# Your task
The response must restate all of the data word for word.

# The records
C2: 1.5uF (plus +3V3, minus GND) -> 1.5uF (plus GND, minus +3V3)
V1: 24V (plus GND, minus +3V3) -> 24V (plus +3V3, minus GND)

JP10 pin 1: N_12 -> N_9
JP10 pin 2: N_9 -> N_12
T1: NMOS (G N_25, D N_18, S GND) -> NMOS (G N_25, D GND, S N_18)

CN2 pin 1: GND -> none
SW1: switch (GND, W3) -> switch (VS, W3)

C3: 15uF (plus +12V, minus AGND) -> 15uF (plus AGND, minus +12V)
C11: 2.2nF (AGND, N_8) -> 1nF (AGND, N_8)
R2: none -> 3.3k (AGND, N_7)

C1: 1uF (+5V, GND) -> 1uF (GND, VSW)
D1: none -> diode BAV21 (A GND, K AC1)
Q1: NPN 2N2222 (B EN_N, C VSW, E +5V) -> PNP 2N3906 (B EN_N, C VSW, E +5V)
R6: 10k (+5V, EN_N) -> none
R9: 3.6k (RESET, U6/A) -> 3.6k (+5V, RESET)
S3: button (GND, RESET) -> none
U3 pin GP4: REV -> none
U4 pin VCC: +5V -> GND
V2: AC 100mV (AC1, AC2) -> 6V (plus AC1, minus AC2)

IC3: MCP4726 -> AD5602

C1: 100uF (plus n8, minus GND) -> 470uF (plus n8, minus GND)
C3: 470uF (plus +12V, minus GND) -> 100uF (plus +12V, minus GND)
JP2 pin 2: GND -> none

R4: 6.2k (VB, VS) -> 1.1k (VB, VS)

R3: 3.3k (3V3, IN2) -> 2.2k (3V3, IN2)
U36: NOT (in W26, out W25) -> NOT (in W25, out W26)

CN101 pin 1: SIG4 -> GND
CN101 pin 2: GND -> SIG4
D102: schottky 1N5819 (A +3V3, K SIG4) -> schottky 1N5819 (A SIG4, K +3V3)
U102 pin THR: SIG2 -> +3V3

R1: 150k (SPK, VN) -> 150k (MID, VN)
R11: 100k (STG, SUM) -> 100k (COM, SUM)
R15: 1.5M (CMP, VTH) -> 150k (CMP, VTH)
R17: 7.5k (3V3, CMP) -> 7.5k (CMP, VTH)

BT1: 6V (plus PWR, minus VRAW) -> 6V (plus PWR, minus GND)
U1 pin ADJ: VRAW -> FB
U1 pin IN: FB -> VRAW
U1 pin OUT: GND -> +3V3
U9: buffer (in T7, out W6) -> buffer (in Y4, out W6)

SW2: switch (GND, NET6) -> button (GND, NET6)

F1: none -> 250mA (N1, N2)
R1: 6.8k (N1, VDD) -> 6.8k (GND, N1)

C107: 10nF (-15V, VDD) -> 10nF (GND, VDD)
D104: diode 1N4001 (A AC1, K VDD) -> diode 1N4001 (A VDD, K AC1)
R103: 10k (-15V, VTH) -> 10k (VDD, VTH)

# Output for this exercise
C2: 1.5uF (plus +3V3, minus GND) -> 1.5uF (plus GND, minus +3V3)
V1: 24V (plus GND, minus +3V3) -> 24V (plus +3V3, minus GND)

JP10 pin 1: N_12 -> N_9
JP10 pin 2: N_9 -> N_12
T1: NMOS (G N_25, D N_18, S GND) -> NMOS (G N_25, D GND, S N_18)

CN2 pin 1: GND -> none
SW1: switch (GND, W3) -> switch (VS, W3)

C3: 15uF (plus +12V, minus AGND) -> 15uF (plus AGND, minus +12V)
C11: 2.2nF (AGND, N_8) -> 1nF (AGND, N_8)
R2: none -> 3.3k (AGND, N_7)

C1: 1uF (+5V, GND) -> 1uF (GND, VSW)
D1: none -> diode BAV21 (A GND, K AC1)
Q1: NPN 2N2222 (B EN_N, C VSW, E +5V) -> PNP 2N3906 (B EN_N, C VSW, E +5V)
R6: 10k (+5V, EN_N) -> none
R9: 3.6k (RESET, U6/A) -> 3.6k (+5V, RESET)
S3: button (GND, RESET) -> none
U3 pin GP4: REV -> none
U4 pin VCC: +5V -> GND
V2: AC 100mV (AC1, AC2) -> 6V (plus AC1, minus AC2)

IC3: MCP4726 -> AD5602

C1: 100uF (plus n8, minus GND) -> 470uF (plus n8, minus GND)
C3: 470uF (plus +12V, minus GND) -> 100uF (plus +12V, minus GND)
JP2 pin 2: GND -> none

R4: 6.2k (VB, VS) -> 1.1k (VB, VS)

R3: 3.3k (3V3, IN2) -> 2.2k (3V3, IN2)
U36: NOT (in W26, out W25) -> NOT (in W25, out W26)

CN101 pin 1: SIG4 -> GND
CN101 pin 2: GND -> SIG4
D102: schottky 1N5819 (A +3V3, K SIG4) -> schottky 1N5819 (A SIG4, K +3V3)
U102 pin THR: SIG2 -> +3V3

R1: 150k (SPK, VN) -> 150k (MID, VN)
R11: 100k (STG, SUM) -> 100k (COM, SUM)
R15: 1.5M (CMP, VTH) -> 150k (CMP, VTH)
R17: 7.5k (3V3, CMP) -> 7.5k (CMP, VTH)

BT1: 6V (plus PWR, minus VRAW) -> 6V (plus PWR, minus GND)
U1 pin ADJ: VRAW -> FB
U1 pin IN: FB -> VRAW
U1 pin OUT: GND -> +3V3
U9: buffer (in T7, out W6) -> buffer (in Y4, out W6)

SW2: switch (GND, NET6) -> button (GND, NET6)

F1: none -> 250mA (N1, N2)
R1: 6.8k (N1, VDD) -> 6.8k (GND, N1)

C107: 10nF (-15V, VDD) -> 10nF (GND, VDD)
D104: diode 1N4001 (A AC1, K VDD) -> diode 1N4001 (A VDD, K AC1)
R103: 10k (-15V, VTH) -> 10k (VDD, VTH)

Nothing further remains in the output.